AIM »
Pull out every line of the items below that contains the string "tuplet", matching case exactly.

Dataset items »
-=-=-=-=-

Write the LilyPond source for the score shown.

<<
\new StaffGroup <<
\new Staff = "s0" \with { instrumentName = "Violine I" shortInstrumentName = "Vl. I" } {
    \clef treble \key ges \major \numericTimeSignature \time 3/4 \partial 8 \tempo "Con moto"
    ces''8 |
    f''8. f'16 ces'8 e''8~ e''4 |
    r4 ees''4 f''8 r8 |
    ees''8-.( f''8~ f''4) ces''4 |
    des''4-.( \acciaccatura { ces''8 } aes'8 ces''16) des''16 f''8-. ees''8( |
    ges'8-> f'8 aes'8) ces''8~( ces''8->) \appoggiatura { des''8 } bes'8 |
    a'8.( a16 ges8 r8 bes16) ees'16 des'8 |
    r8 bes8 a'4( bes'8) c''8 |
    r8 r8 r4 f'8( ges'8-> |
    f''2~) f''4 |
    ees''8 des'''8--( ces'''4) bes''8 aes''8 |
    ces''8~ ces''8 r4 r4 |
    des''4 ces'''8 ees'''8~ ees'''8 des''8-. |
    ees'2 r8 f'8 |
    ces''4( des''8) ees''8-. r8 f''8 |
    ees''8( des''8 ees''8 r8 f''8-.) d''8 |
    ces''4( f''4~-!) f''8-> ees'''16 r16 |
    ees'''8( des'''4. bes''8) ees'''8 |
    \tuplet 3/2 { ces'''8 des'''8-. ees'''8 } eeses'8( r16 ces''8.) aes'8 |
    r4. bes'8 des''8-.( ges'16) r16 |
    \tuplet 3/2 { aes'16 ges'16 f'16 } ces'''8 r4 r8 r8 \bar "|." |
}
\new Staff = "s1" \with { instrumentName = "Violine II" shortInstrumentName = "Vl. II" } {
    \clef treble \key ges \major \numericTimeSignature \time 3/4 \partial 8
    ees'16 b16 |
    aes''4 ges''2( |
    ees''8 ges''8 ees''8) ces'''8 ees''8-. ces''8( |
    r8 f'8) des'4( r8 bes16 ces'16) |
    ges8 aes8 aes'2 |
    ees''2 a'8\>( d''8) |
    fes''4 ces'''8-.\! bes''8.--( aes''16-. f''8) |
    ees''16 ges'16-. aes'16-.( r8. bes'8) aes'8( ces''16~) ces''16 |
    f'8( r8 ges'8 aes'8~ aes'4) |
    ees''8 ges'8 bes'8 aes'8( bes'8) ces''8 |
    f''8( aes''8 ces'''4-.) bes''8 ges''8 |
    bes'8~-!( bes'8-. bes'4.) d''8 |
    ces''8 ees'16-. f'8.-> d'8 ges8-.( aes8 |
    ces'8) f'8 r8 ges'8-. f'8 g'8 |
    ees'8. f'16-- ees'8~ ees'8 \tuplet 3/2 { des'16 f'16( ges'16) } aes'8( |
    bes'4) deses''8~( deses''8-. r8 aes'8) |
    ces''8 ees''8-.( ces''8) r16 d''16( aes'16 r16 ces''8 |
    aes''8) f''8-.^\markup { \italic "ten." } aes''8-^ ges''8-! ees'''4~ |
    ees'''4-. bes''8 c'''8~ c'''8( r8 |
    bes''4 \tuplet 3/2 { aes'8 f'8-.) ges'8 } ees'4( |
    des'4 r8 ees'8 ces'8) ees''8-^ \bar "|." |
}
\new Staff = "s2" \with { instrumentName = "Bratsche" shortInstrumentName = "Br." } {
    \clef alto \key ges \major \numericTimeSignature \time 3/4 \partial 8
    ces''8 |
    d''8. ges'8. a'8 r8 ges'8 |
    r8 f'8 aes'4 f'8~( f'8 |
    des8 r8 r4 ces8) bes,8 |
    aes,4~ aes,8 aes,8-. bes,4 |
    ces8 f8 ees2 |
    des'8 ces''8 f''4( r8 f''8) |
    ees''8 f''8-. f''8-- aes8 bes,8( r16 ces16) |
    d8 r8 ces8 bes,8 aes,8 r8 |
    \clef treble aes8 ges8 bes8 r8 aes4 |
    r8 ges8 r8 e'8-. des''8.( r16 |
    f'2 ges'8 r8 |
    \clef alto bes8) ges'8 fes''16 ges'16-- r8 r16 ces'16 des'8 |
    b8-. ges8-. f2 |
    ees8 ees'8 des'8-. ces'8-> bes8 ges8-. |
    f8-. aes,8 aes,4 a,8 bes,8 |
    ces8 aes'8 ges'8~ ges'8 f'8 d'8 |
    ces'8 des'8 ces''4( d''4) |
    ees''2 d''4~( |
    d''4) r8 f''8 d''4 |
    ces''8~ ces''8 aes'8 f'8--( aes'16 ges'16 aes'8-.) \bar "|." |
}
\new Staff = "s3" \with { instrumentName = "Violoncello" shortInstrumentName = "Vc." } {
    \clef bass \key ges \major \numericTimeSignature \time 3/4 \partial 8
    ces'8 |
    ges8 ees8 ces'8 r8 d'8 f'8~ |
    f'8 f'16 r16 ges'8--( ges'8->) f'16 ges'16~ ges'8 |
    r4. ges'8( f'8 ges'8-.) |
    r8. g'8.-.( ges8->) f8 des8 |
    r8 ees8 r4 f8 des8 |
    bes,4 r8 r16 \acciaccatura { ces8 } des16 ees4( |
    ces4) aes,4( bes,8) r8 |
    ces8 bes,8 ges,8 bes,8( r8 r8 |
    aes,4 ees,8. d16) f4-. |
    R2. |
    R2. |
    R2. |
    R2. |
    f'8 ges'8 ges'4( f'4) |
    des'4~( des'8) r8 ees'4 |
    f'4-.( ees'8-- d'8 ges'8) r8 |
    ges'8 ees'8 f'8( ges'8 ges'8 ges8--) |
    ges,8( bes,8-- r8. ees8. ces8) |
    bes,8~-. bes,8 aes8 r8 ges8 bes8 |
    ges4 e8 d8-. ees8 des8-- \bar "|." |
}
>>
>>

-=-=-=-=-

THE REPLY »
    \tuplet 3/2 { ces'''8 des'''8-. ees'''8 } eeses'8( r16 ces''8.) aes'8 |
    \tuplet 3/2 { aes'16 ges'16 f'16 } ces'''8 r4 r8 r8 \bar "|." |
    ees'8. f'16-- ees'8~ ees'8 \tuplet 3/2 { des'16 f'16( ges'16) } aes'8( |
    bes''4 \tuplet 3/2 { aes'8 f'8-.) ges'8 } ees'4( |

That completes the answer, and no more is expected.